Records from a data collection
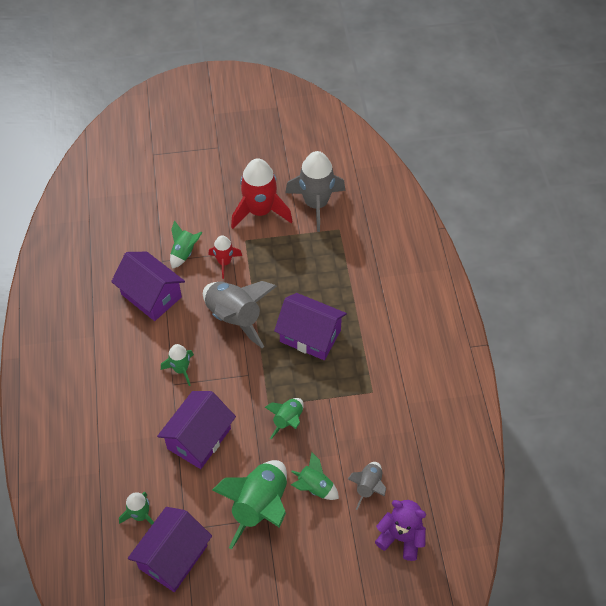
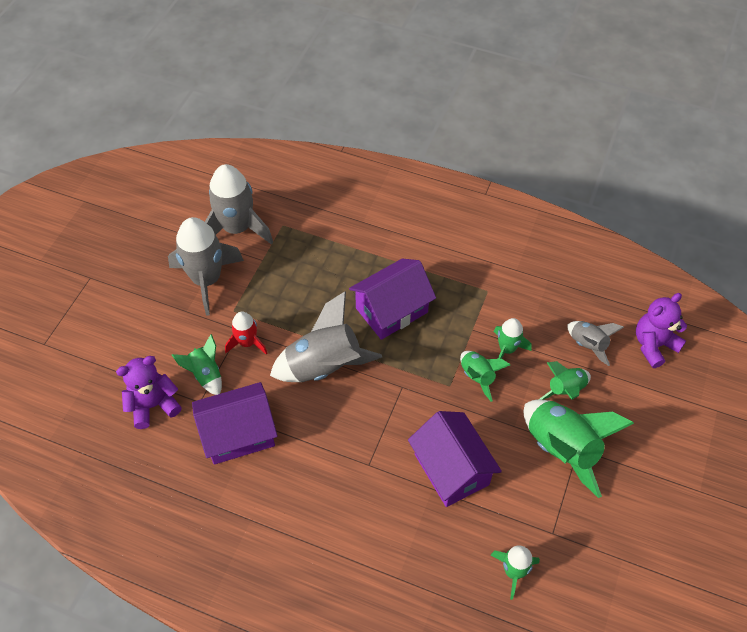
camera: 60 degrees left, 0 degrees up
(144, 237) = (153, 405): none -> purple teddy bear
(173, 557) = (579, 560): purple house -> none
(181, 369) = (355, 447): green rocket -> green rocket (507, 349)
(260, 211) = (207, 280): red rocket -> grey rocket

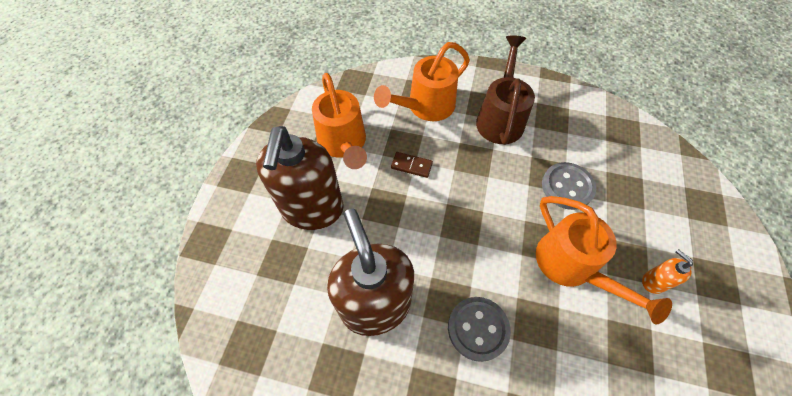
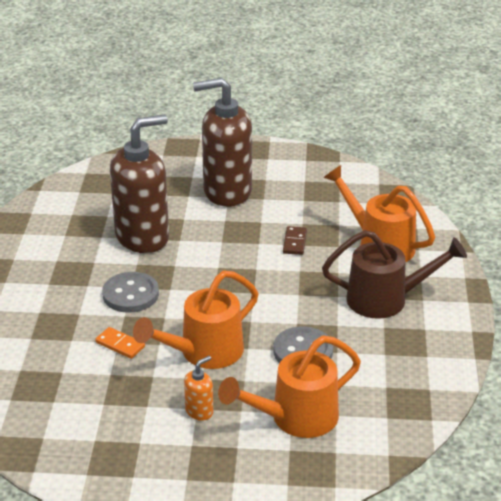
camera: 80 degrees right, 25 degrees down
(343, 144) = (307, 198): orange watering can -> orange watering can (295, 418)
(562, 348) = (120, 345): none -> orange domino

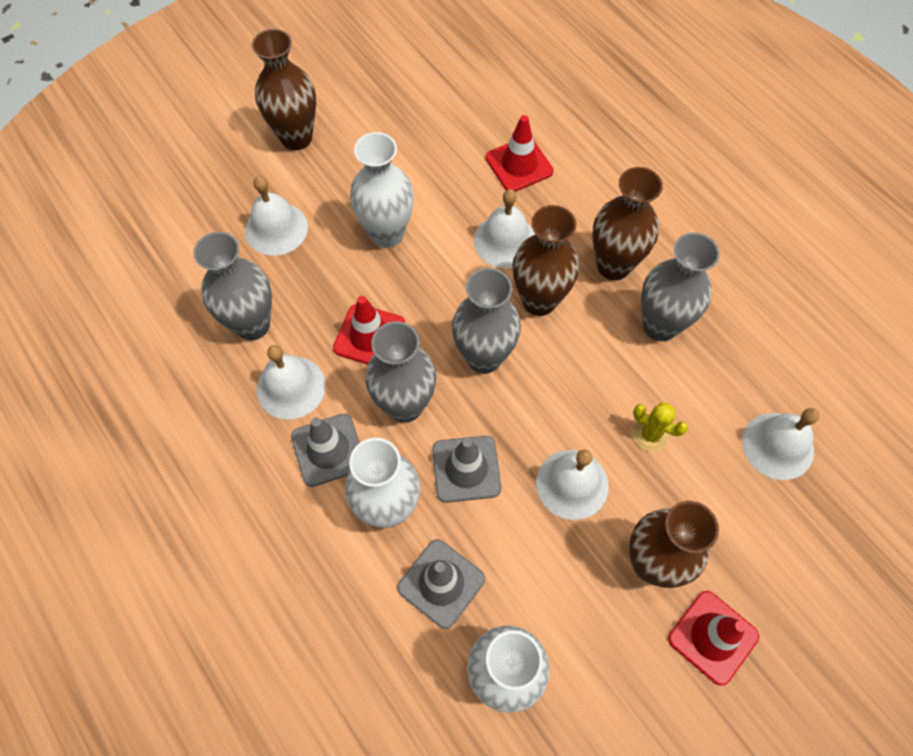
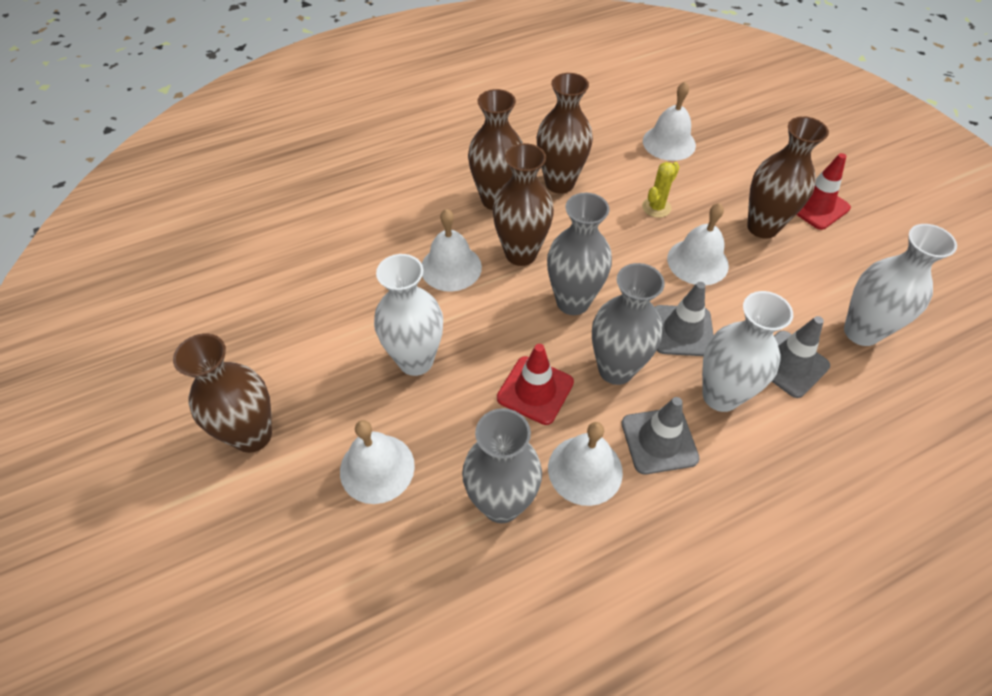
camera: 80 degrees left, 10 degrees down
(519, 165) = (367, 244): red traffic cone -> none
(660, 325) = (559, 183): grey vase -> brown vase

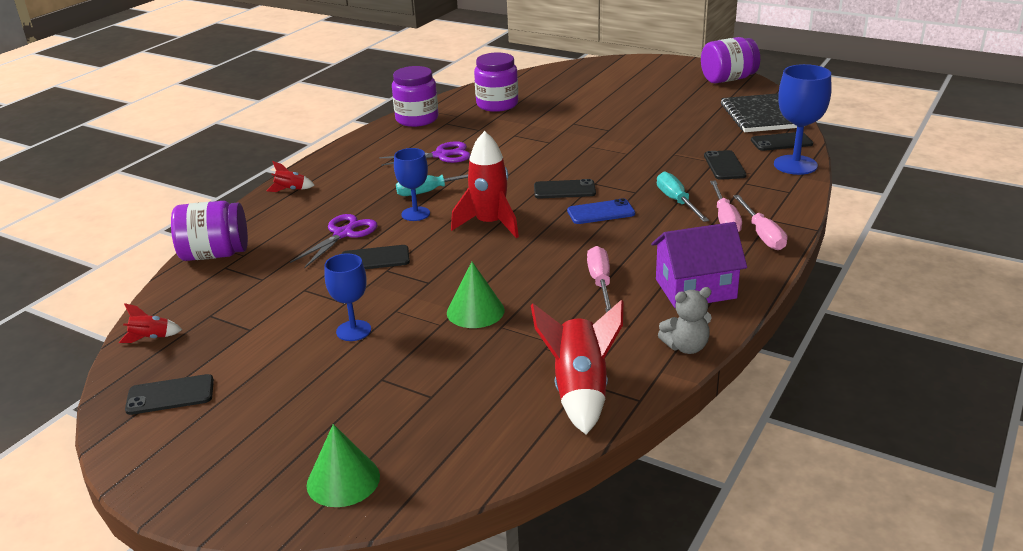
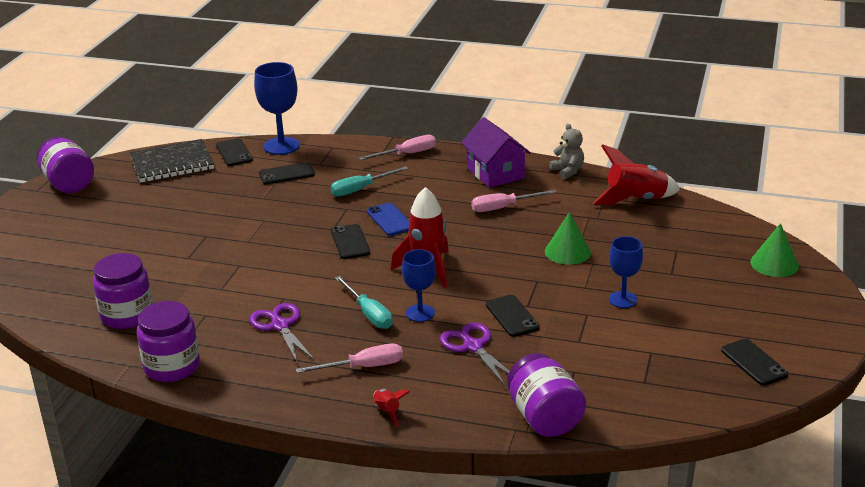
camera: 105 degrees left, 0 degrees up
(151, 338) = (695, 403): red rocket -> none
(344, 233) = (473, 346): purple scissors -> purple scissors turned 45 degrees clockwise
(725, 219) = (387, 169): pink screwdriver -> pink screwdriver (363, 367)

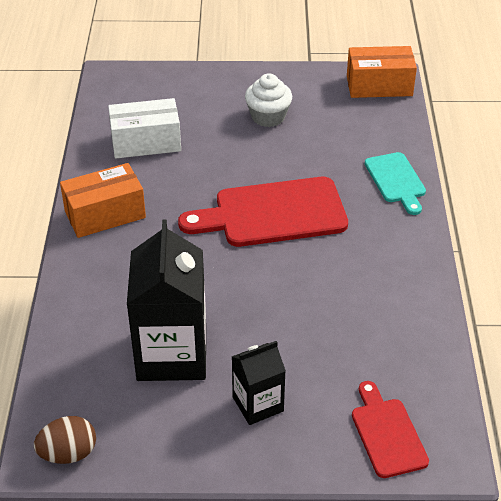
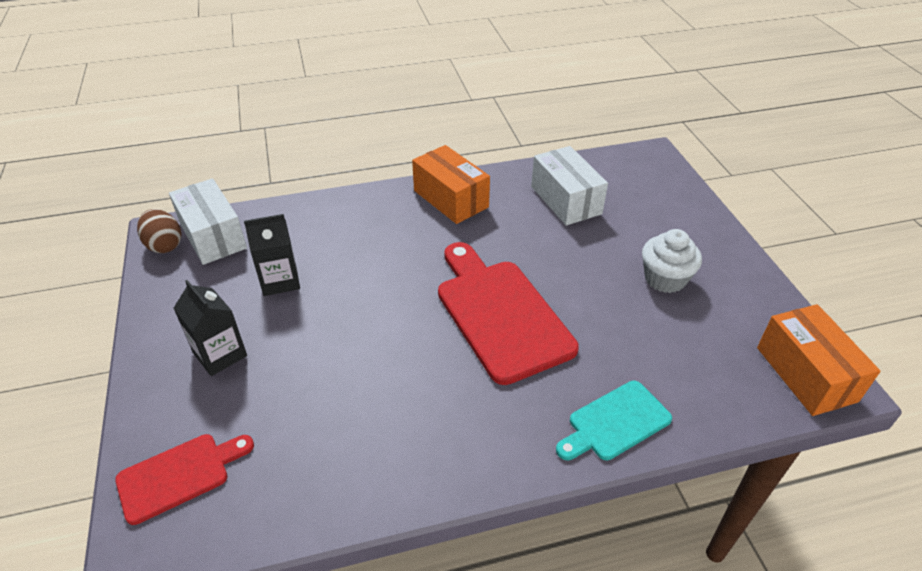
camera: 75 degrees right, 0 degrees up
(73, 408) = (213, 236): none -> white box
(172, 354) = (280, 280): black carton -> black carton, size x0.55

- WORK REQUEST
If pictures appear, drop them, and retype exactly the lines from the "camera: 80 degrees right, 25 degrees down" line through the last line of the data above.

- RESULT OF THIS EXERCISE
camera: 80 degrees right, 25 degrees down
(343, 144) = (307, 198): orange watering can -> orange watering can (295, 418)
(562, 348) = (120, 345): none -> orange domino

camera: 80 degrees left, 10 degrees down
(519, 165) = (367, 244): red traffic cone -> none
(660, 325) = (559, 183): grey vase -> brown vase

camera: 105 degrees left, 0 degrees up
(151, 338) = (695, 403): red rocket -> none
(344, 233) = (473, 346): purple scissors -> purple scissors turned 45 degrees clockwise
(725, 219) = (387, 169): pink screwdriver -> pink screwdriver (363, 367)

camera: 75 degrees right, 0 degrees up
(73, 408) = (213, 236): none -> white box
(172, 354) = (280, 280): black carton -> black carton, size x0.55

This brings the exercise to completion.